WHAT TO PRODUCE — Search the records below for the word "orange", then return every line where it appears.

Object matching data
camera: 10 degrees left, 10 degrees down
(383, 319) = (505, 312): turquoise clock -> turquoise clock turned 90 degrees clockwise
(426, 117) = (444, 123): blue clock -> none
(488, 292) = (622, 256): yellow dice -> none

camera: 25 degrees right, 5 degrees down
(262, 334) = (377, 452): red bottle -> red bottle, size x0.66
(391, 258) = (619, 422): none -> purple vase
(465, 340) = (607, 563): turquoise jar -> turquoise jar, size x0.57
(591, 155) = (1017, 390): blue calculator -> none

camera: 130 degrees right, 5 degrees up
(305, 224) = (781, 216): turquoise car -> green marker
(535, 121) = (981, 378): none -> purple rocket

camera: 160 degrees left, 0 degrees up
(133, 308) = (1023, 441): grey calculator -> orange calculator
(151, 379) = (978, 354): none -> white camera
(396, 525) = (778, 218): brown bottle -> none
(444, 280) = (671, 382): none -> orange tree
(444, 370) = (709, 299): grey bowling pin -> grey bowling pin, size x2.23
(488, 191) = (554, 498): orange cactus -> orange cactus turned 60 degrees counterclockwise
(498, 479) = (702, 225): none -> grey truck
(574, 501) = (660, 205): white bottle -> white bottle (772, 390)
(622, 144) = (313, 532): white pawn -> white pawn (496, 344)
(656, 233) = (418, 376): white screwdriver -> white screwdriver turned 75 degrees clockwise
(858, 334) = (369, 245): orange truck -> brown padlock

ANSWER BELOW —
(133, 308) = (1023, 441): grey calculator -> orange calculator
(444, 280) = (671, 382): none -> orange tree
(488, 191) = (554, 498): orange cactus -> orange cactus turned 60 degrees counterclockwise
(858, 334) = (369, 245): orange truck -> brown padlock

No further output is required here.